Before-and-after change records
- - -

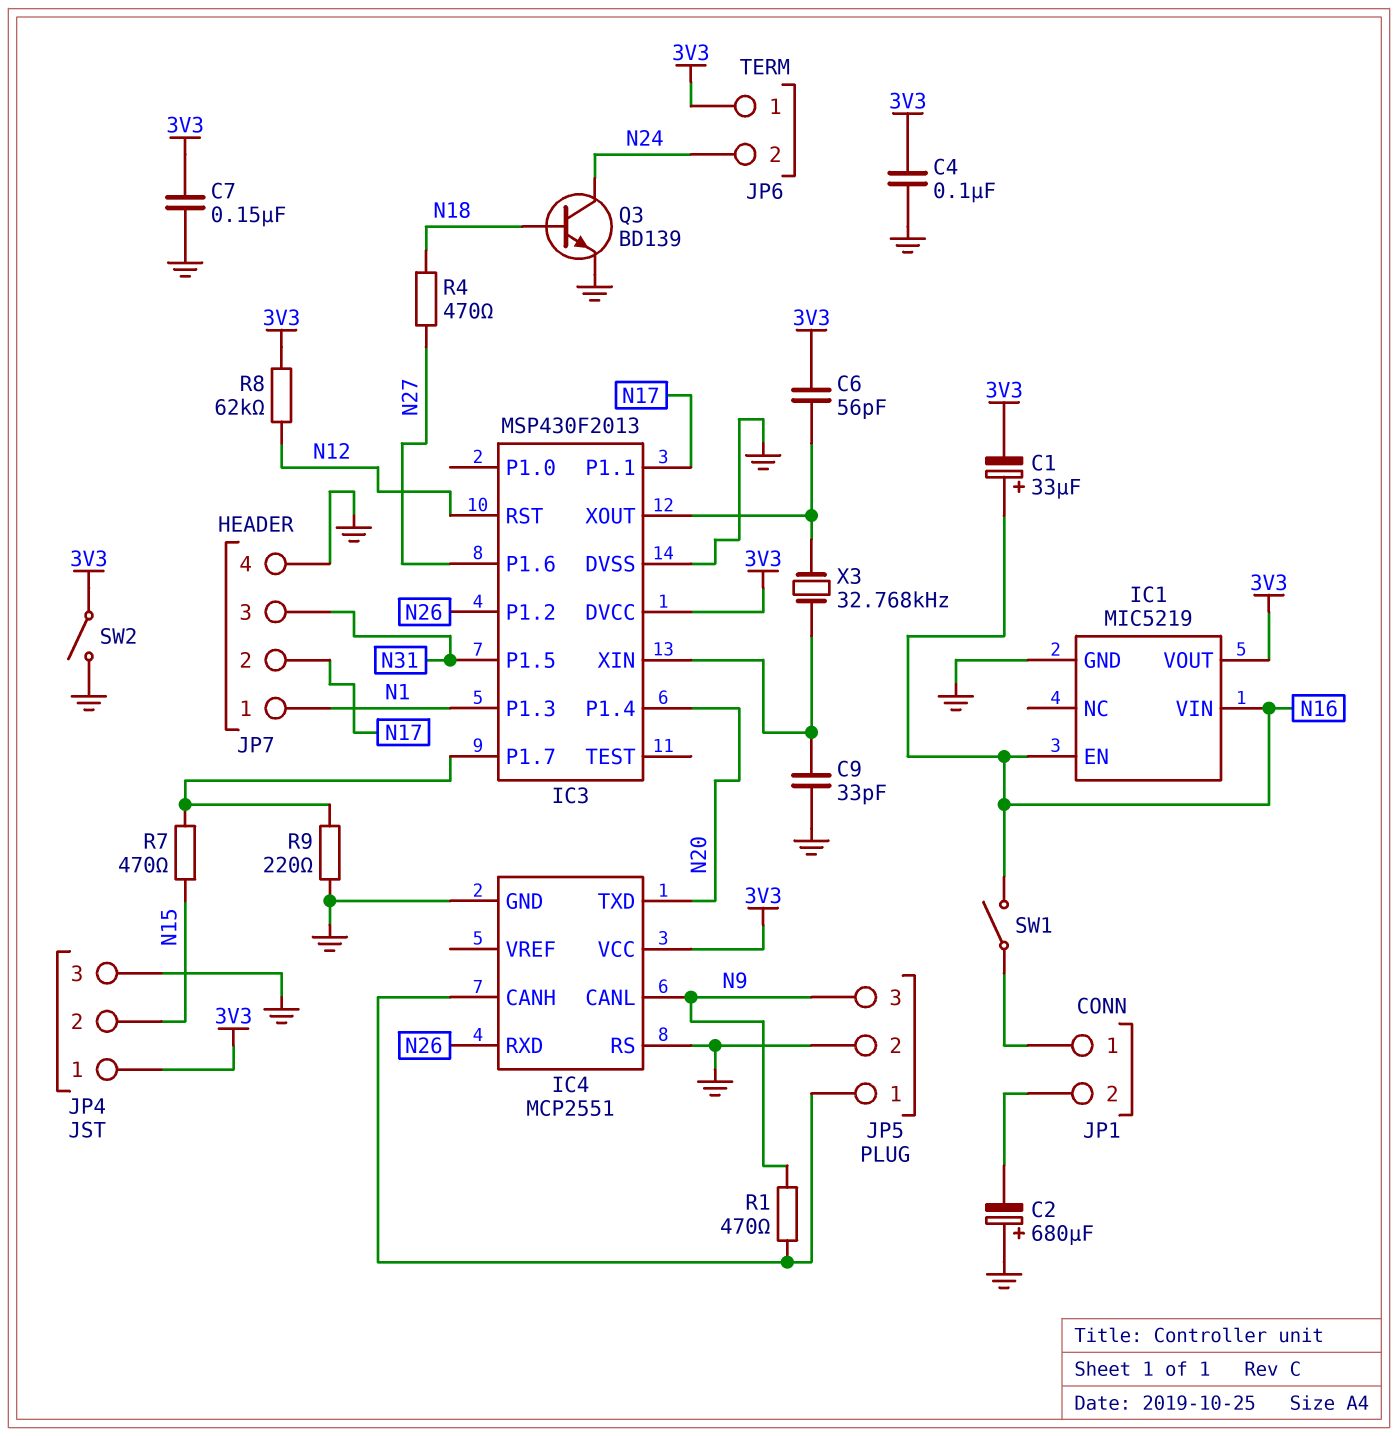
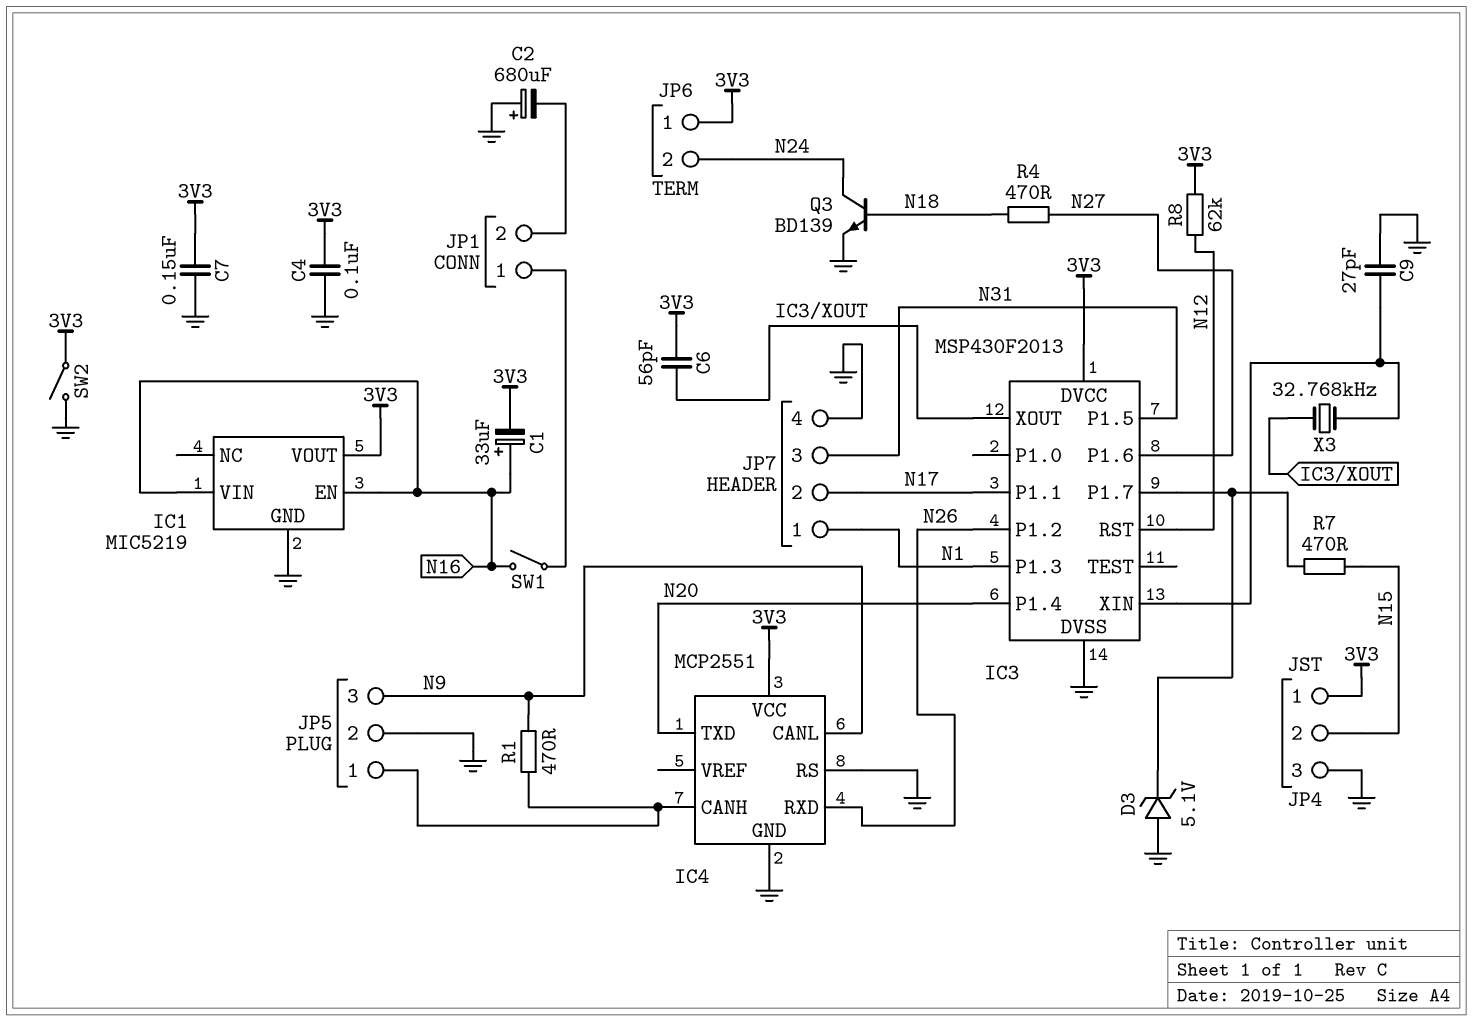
C9: 33pF (GND, IC3/XIN) -> 27pF (GND, IC3/XIN)
D3: none -> zener 5.1V (A GND, K IC3/P1.7)
R9: 220 (GND, IC3/P1.7) -> none

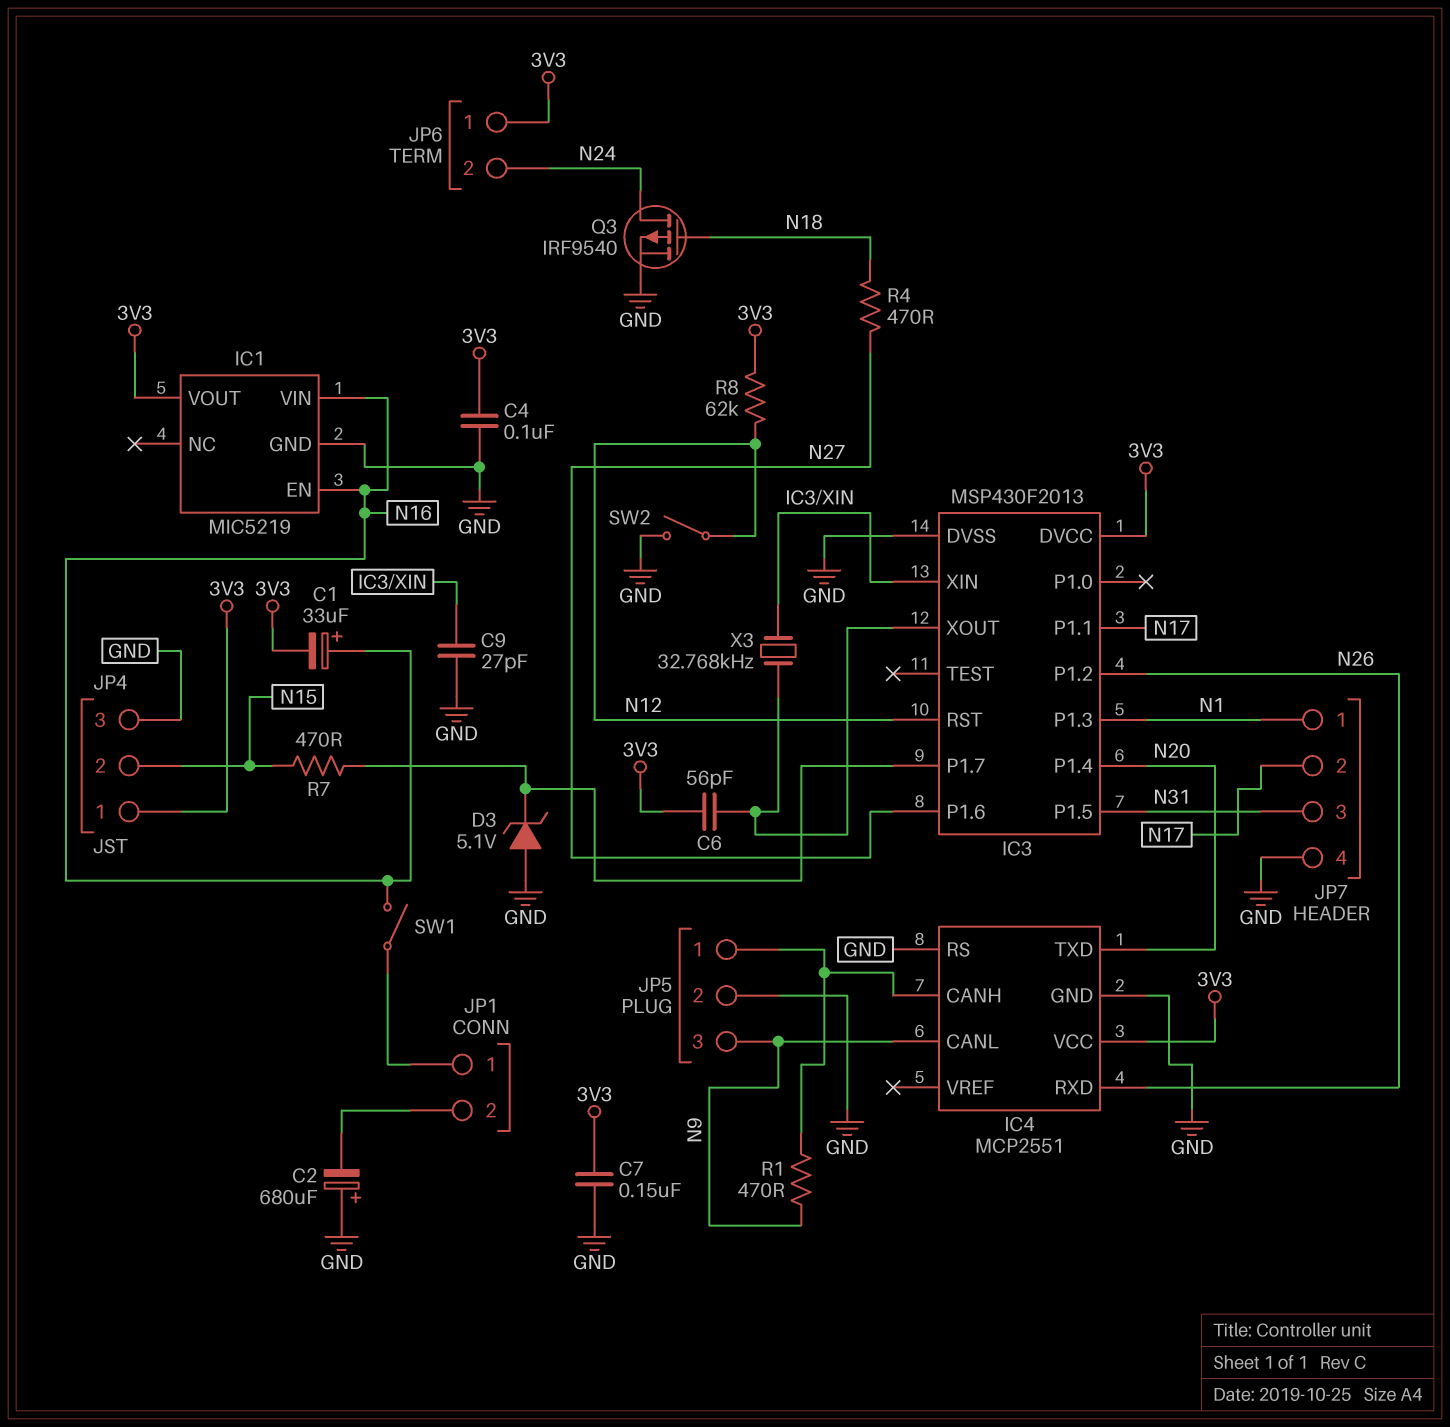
Q3: NPN BD139 (B N18, C N24, E GND) -> PMOS IRF9540 (G N18, D N24, S GND)
SW2: switch (3V3, GND) -> switch (GND, N12)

- - -

#### [The problem]
The word "none" appears in some lines of the data; state how many such lines there are, and nothing further.

#### [Problem solution]
2